» **Excerpted records**
---*---
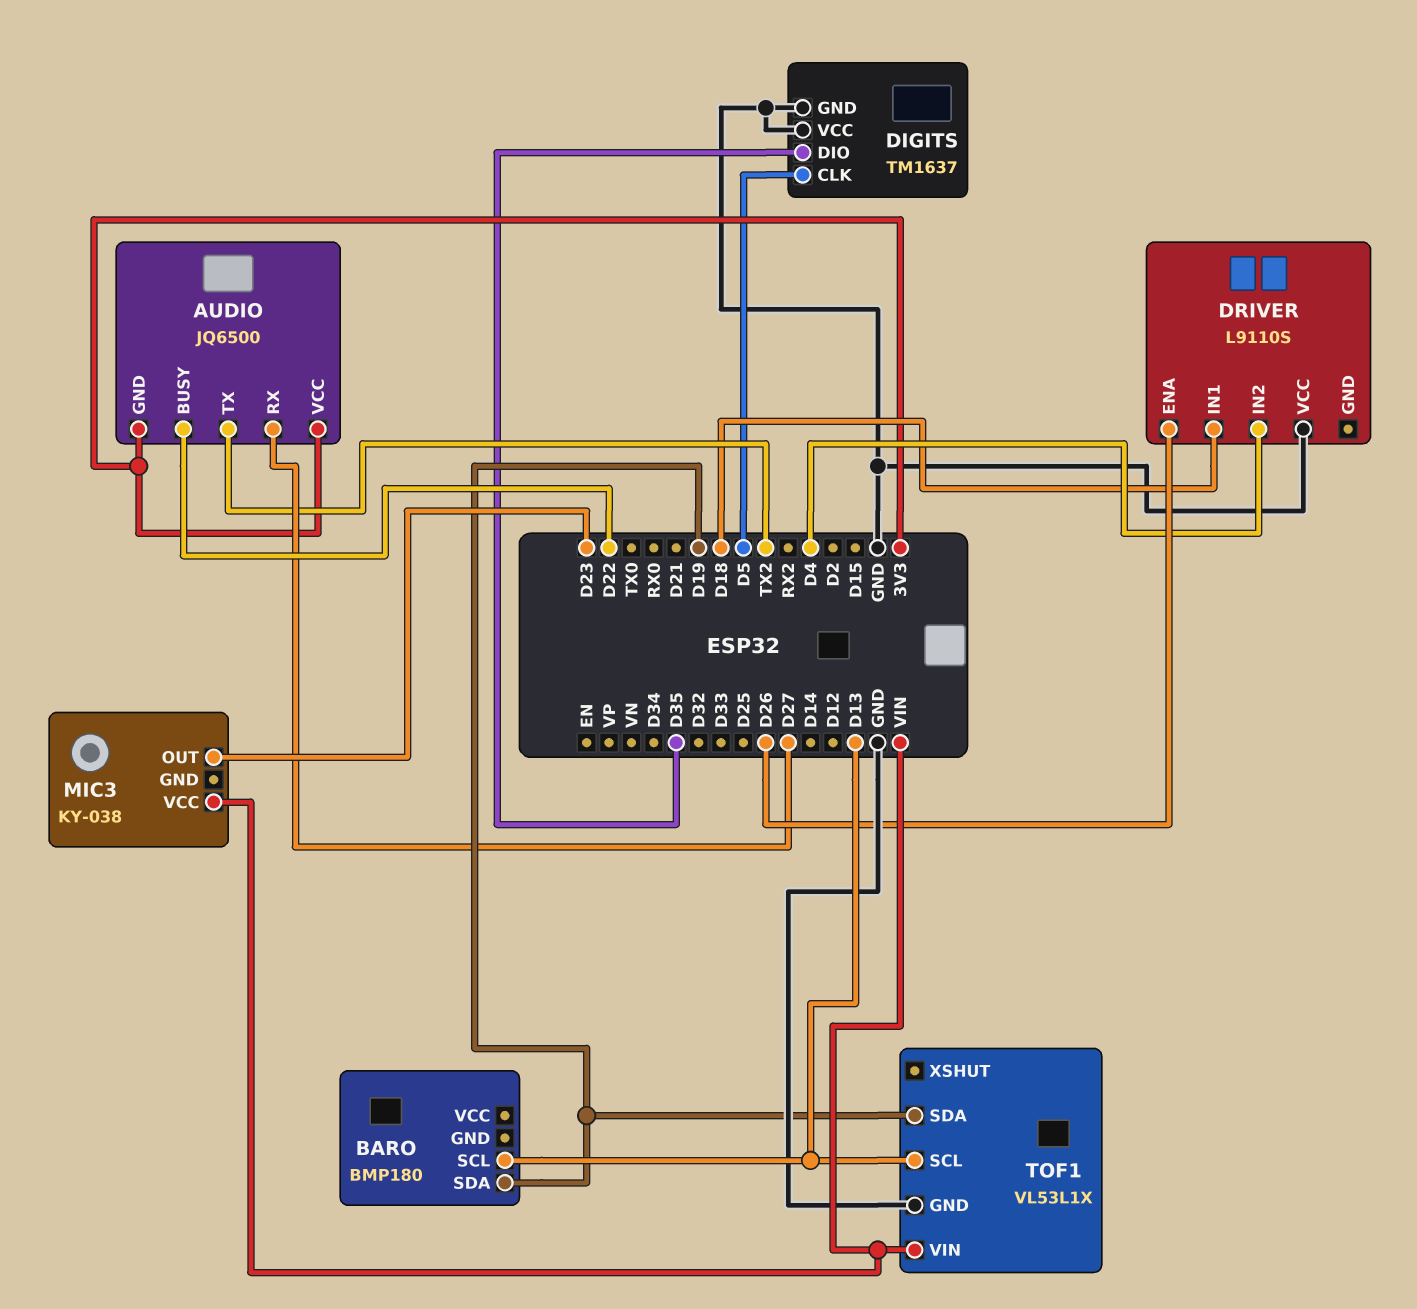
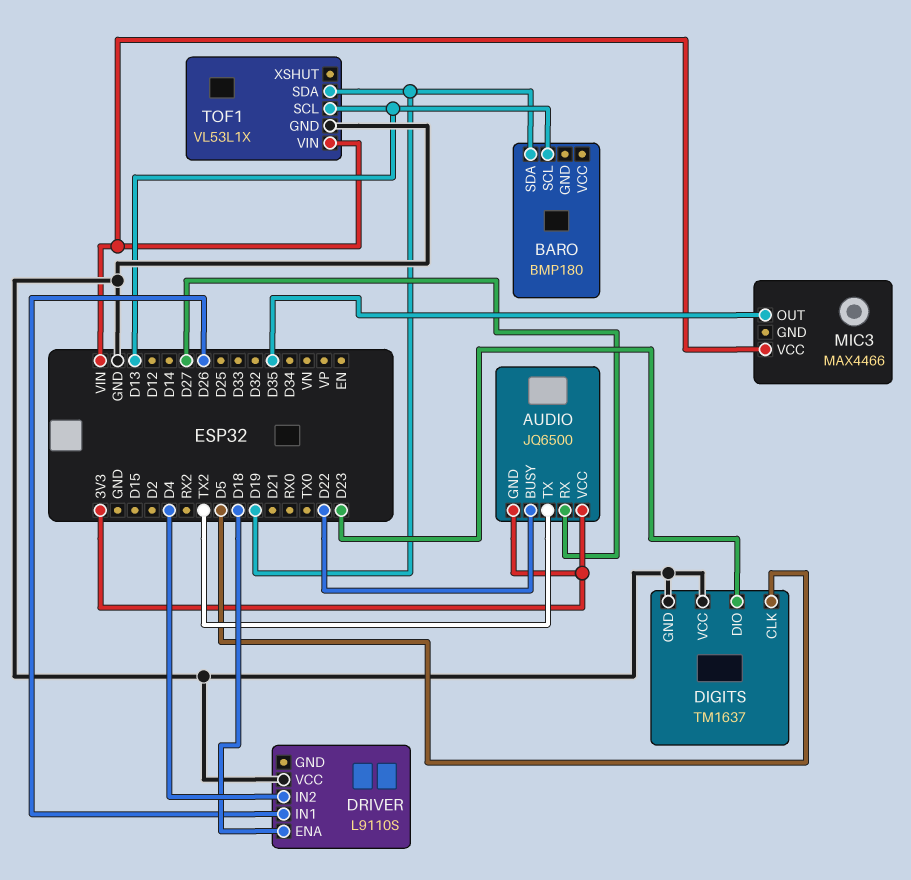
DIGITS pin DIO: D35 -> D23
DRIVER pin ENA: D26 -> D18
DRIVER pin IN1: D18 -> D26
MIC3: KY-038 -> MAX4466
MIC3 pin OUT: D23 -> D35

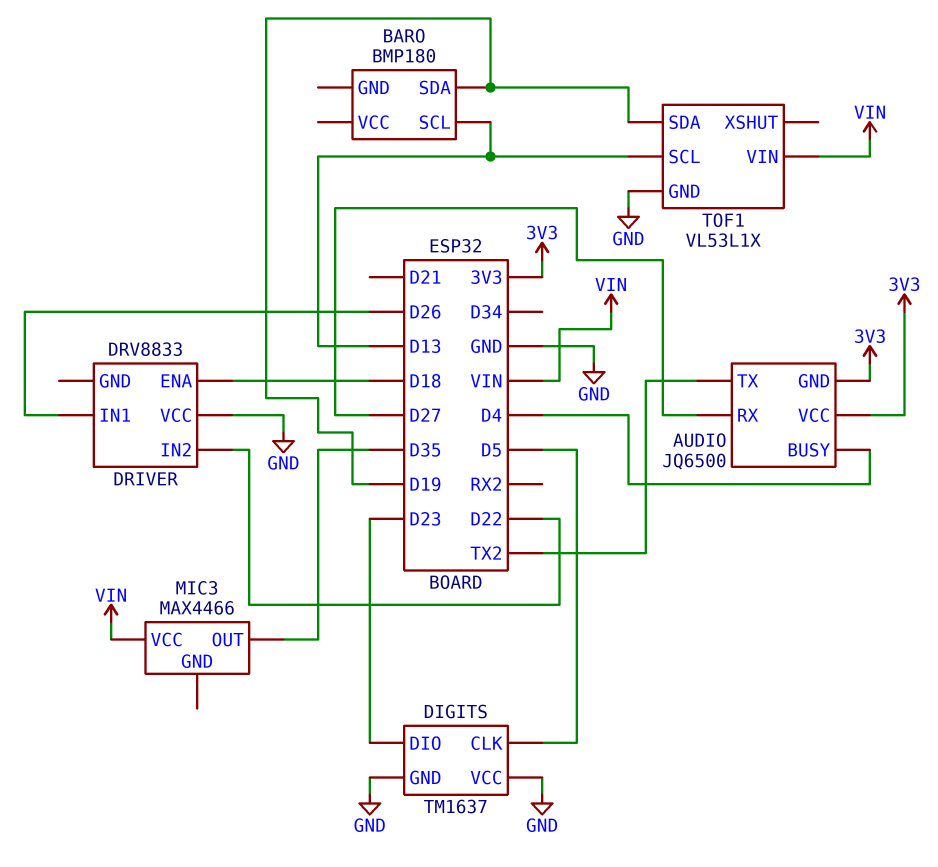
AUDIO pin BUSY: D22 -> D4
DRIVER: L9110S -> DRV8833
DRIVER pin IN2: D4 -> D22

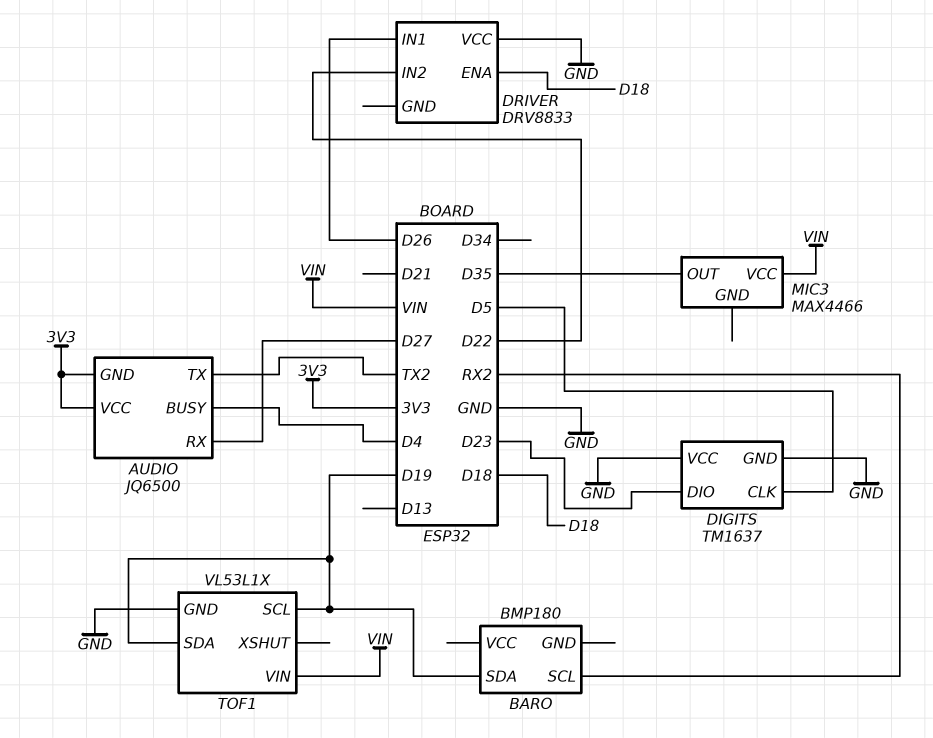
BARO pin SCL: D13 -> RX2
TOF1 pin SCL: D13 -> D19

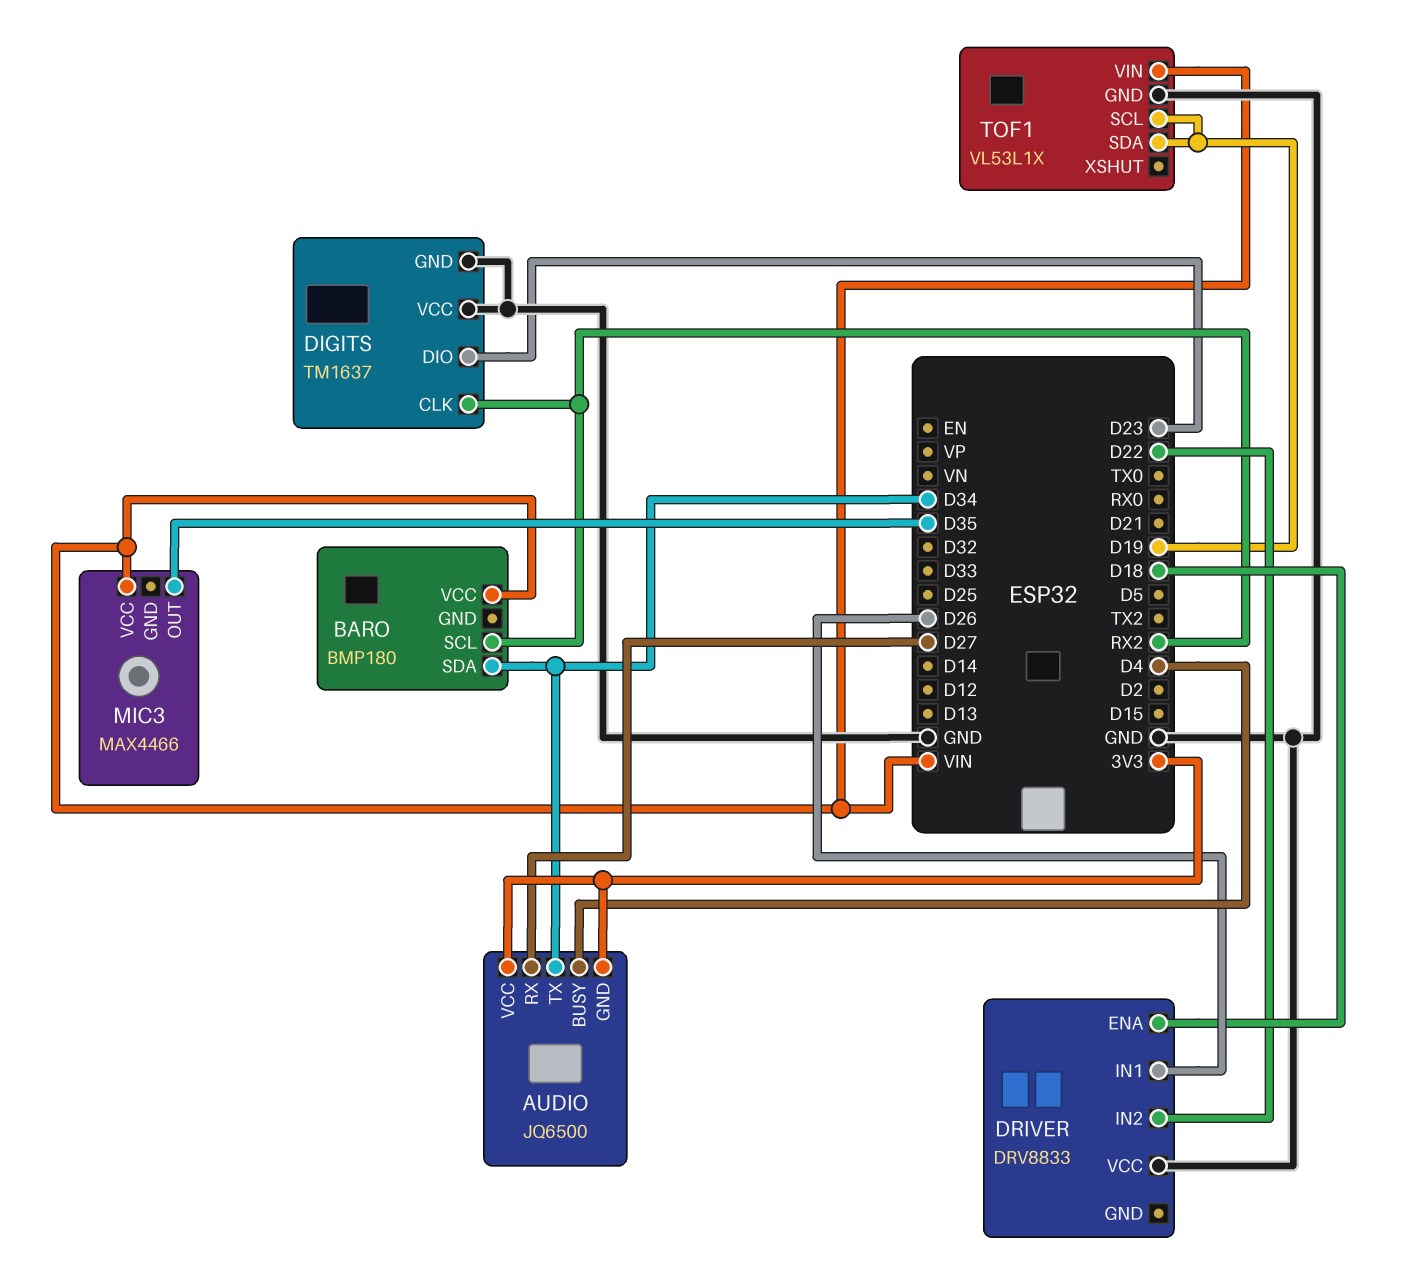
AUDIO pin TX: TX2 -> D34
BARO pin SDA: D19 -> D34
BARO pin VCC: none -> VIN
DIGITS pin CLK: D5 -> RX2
---*---
» **Activity**
For each line in the data above that contains the string "BARO", extract the line.

» **Solution to the exercise**
BARO pin SCL: D13 -> RX2
BARO pin SDA: D19 -> D34
BARO pin VCC: none -> VIN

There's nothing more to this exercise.